» **YOUR ASSIGNMENT**: The printed result should hold only the lines from the opening of the data through the line bearing "moved: brown cake 157, 361", exactly as given and without pictures.

*** Opening of DATA RECORDS ***

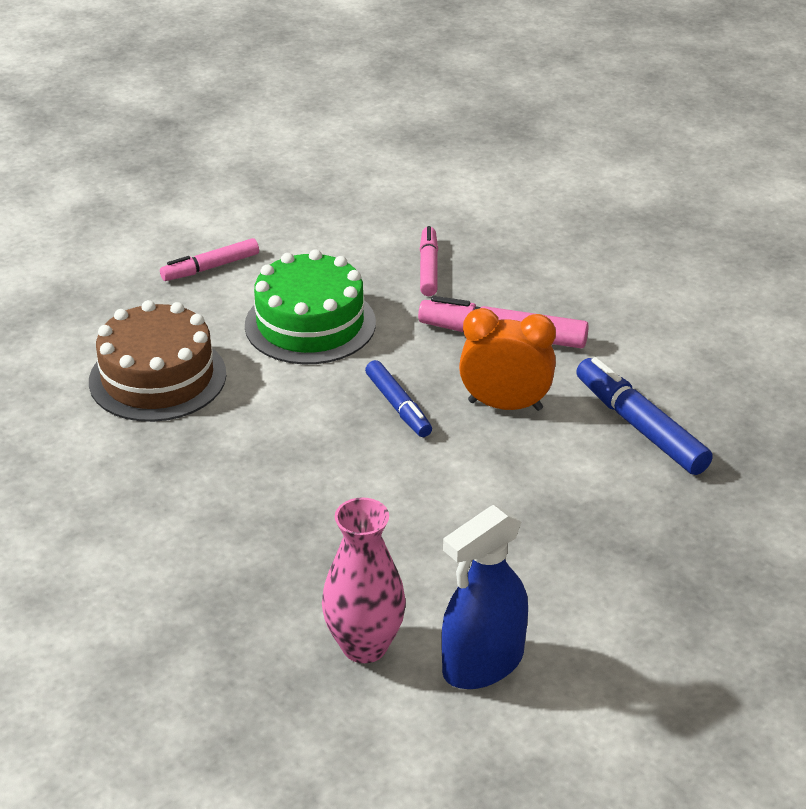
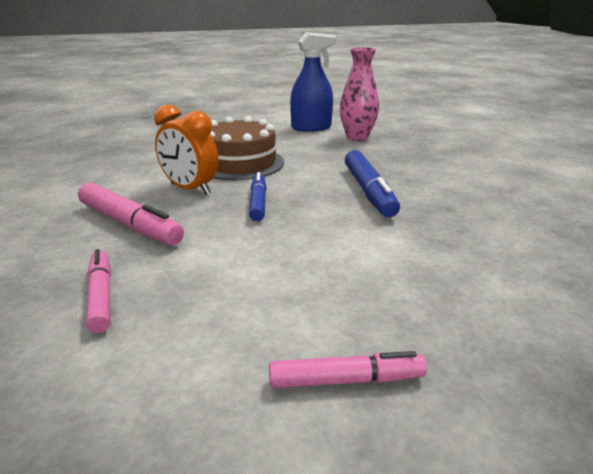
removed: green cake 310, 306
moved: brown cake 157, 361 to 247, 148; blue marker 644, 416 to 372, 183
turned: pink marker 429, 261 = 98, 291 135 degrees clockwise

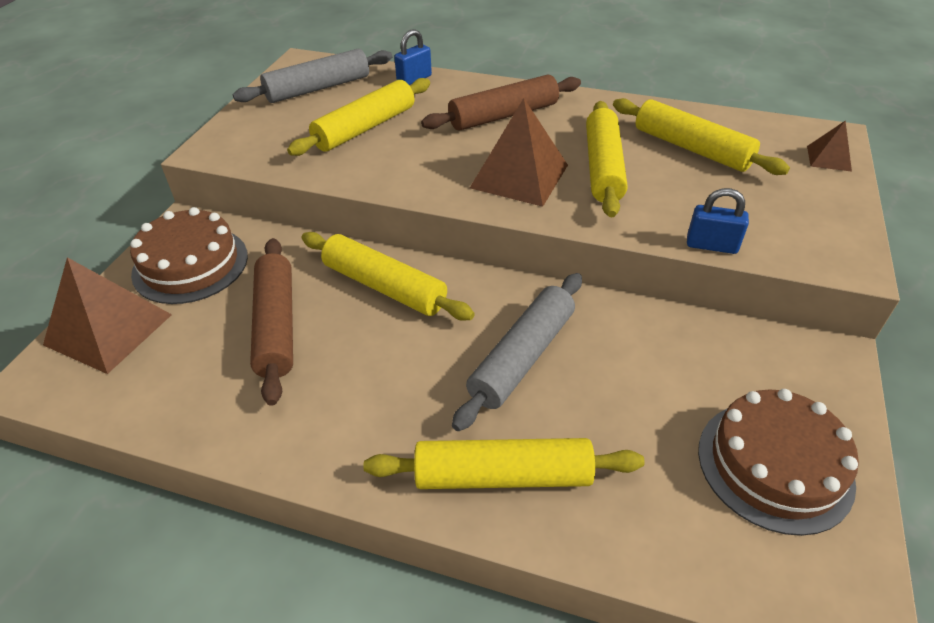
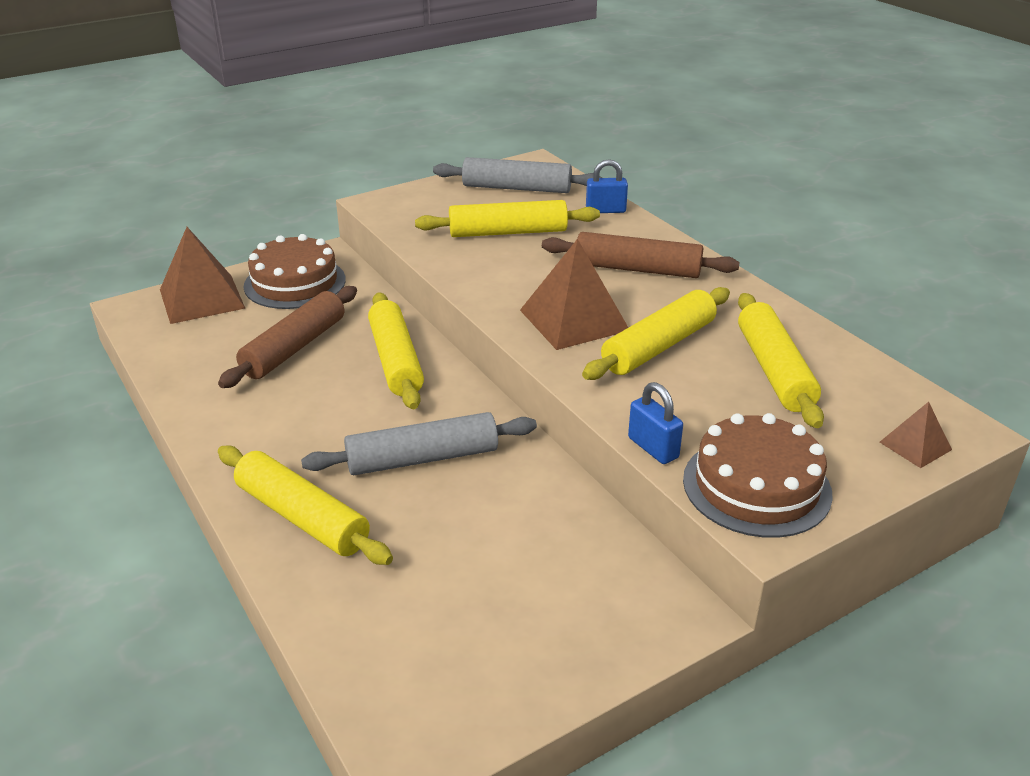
moved: brown cake 778, 462 to 758, 475

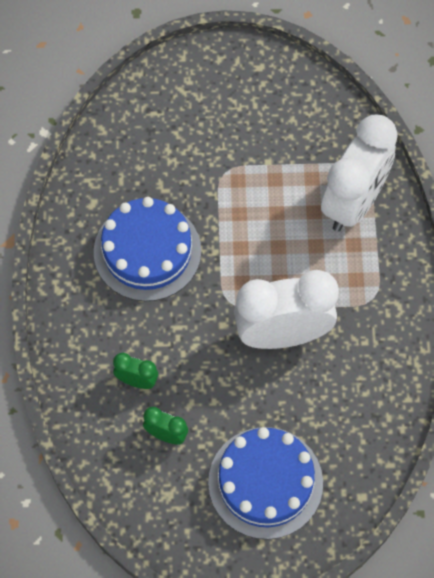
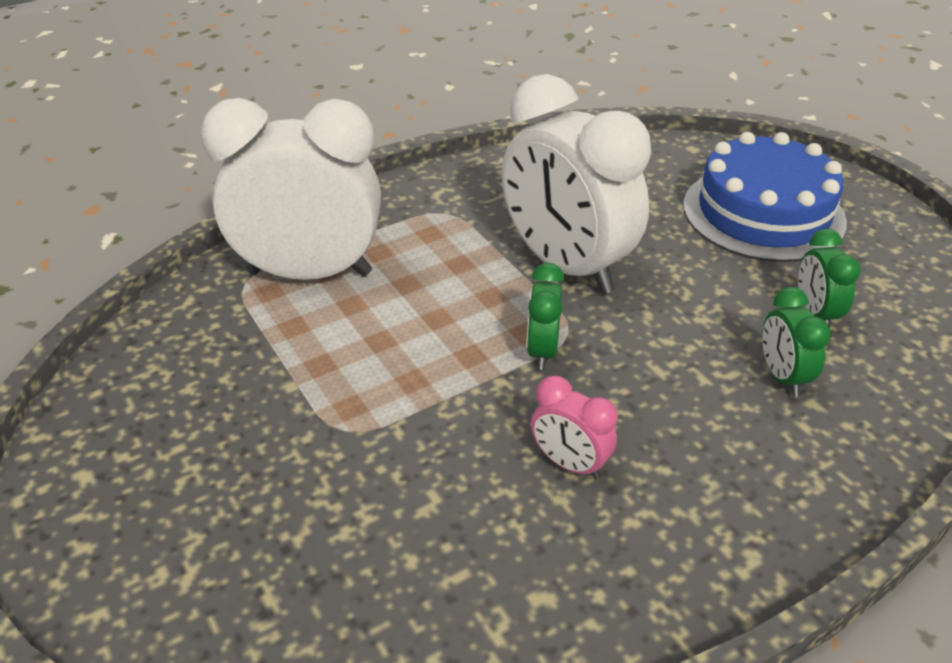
added: green clock 545, 316
replaced: blue cake 147, 249 to pink clock 574, 428

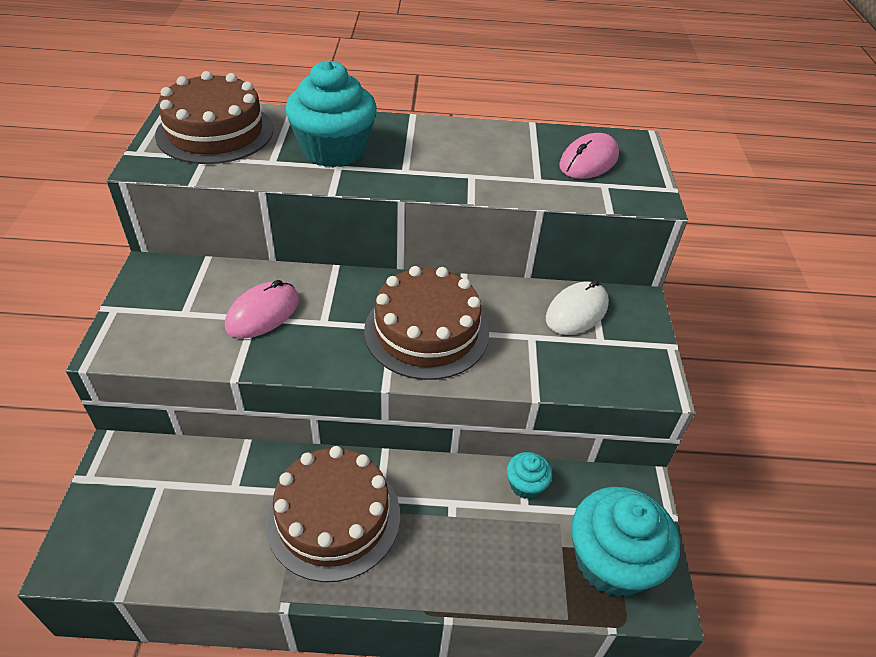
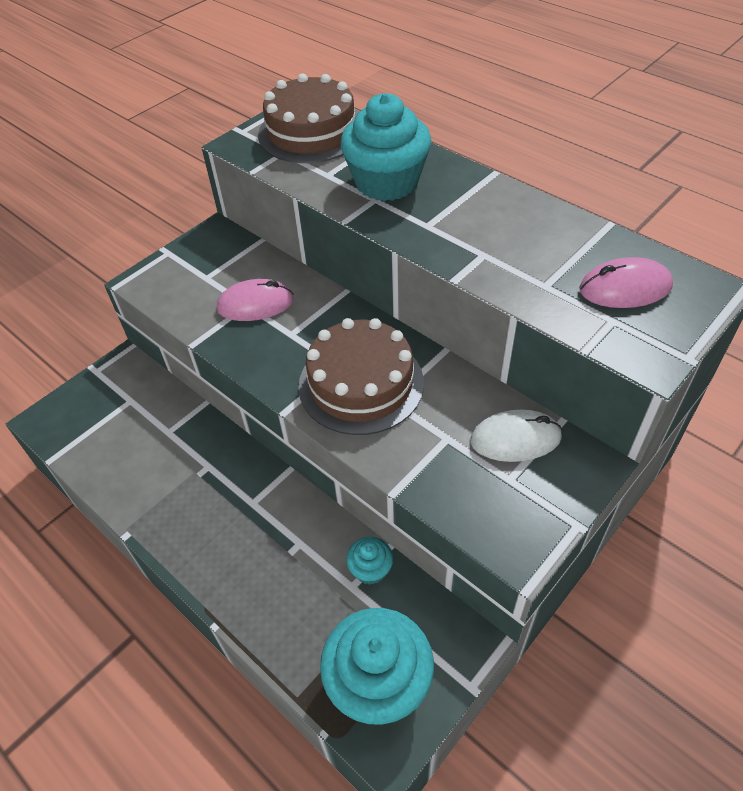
removed: brown cake 332, 514

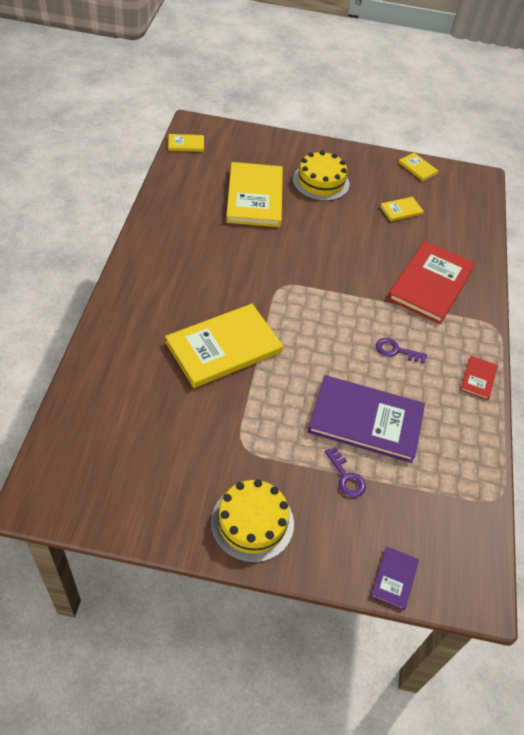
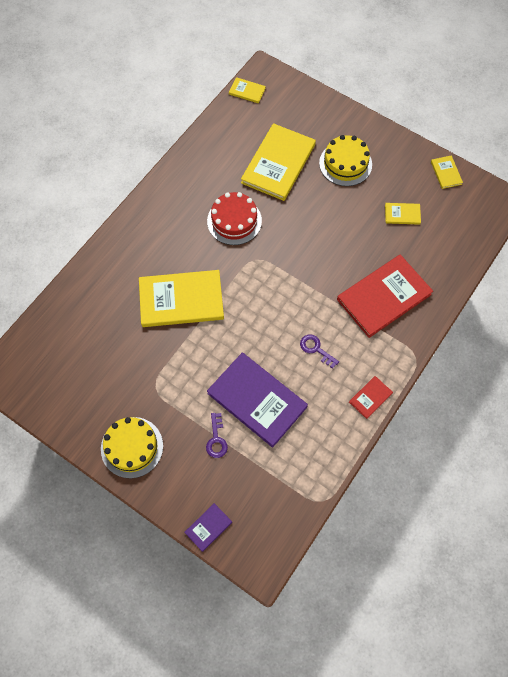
added: red cake 234, 218

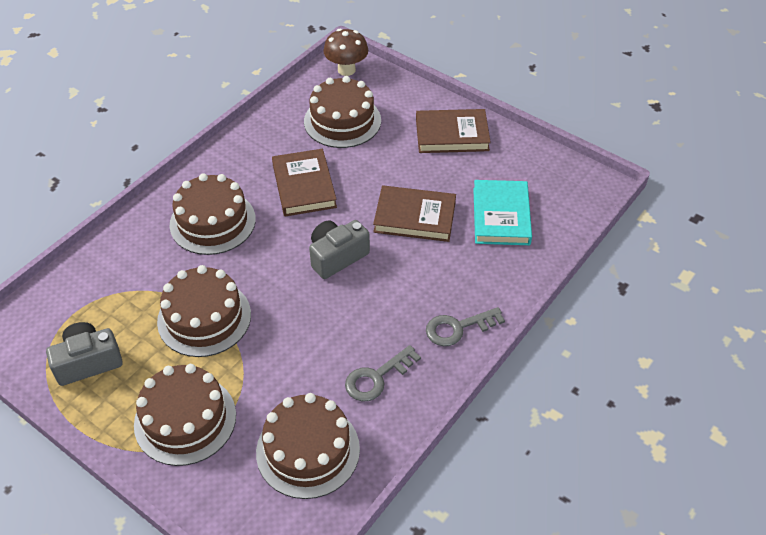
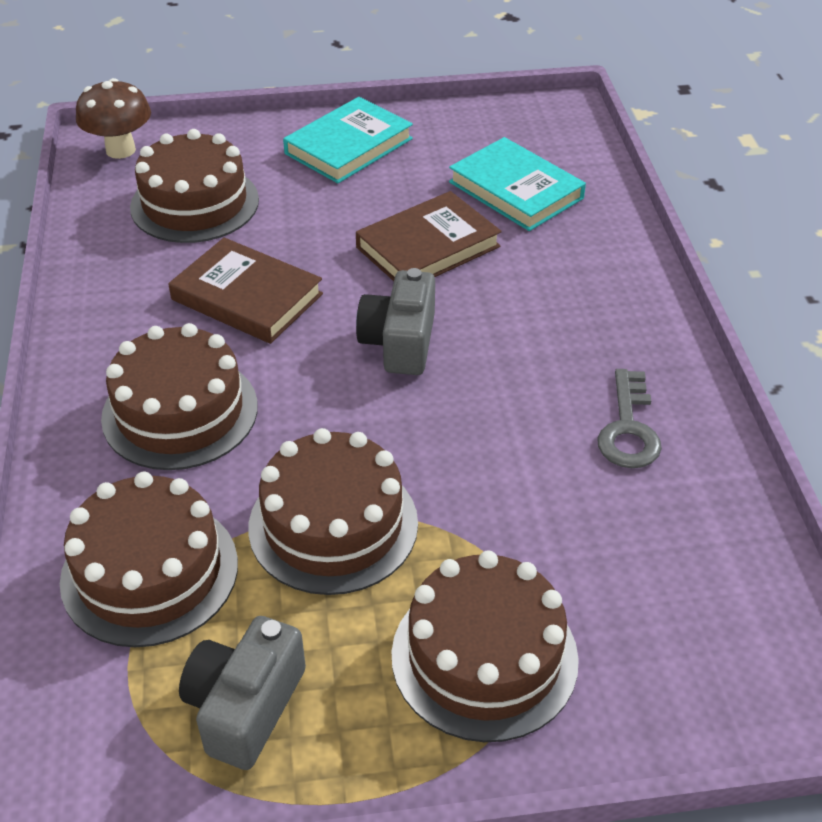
removed: grey key 465, 326
moved: brown cake 308, 446 to 149, 559
recoloured: brown book 453, 131 to turquoise book 348, 140

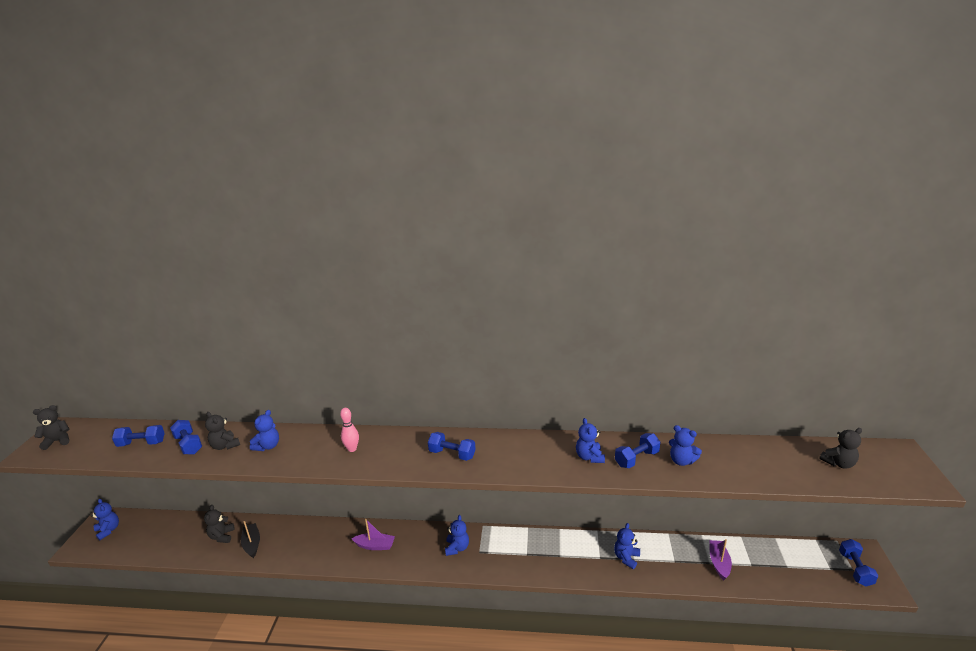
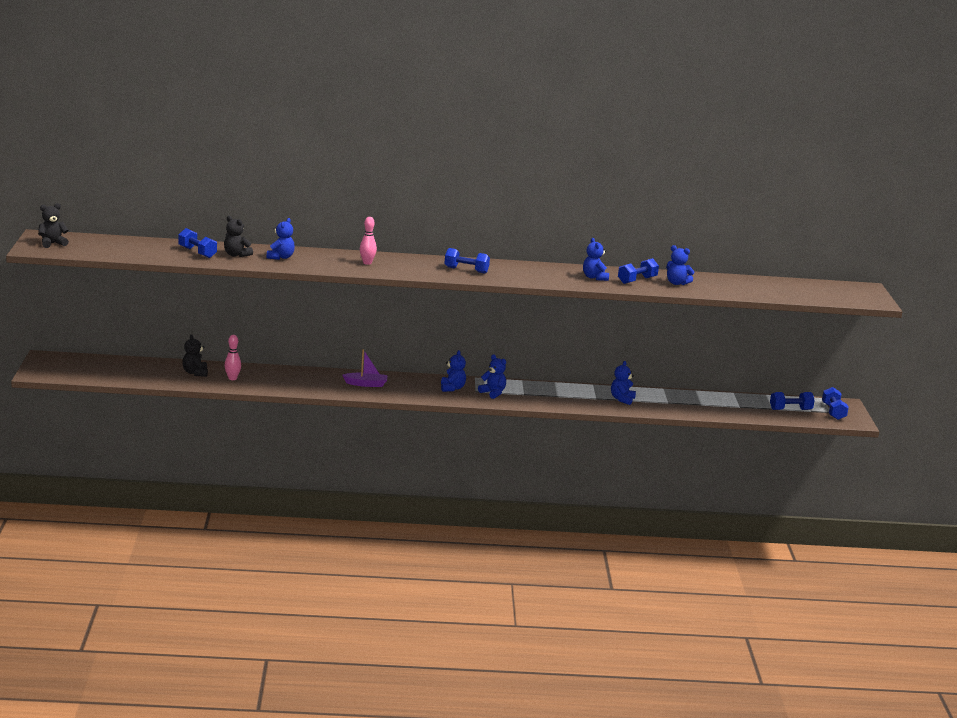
removed: purple boat 720, 559; black teddy bear 840, 448
moved: blue teddy bear 105, 520 to 492, 376; blue dumbbell 138, 436 to 792, 401
replaced: black boat 250, 539 to pink bowling pin 233, 357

*** Close of DATA RECORDS ***

» **TASK RESPONSE**:
removed: green cake 310, 306
moved: brown cake 157, 361 to 247, 148; blue marker 644, 416 to 372, 183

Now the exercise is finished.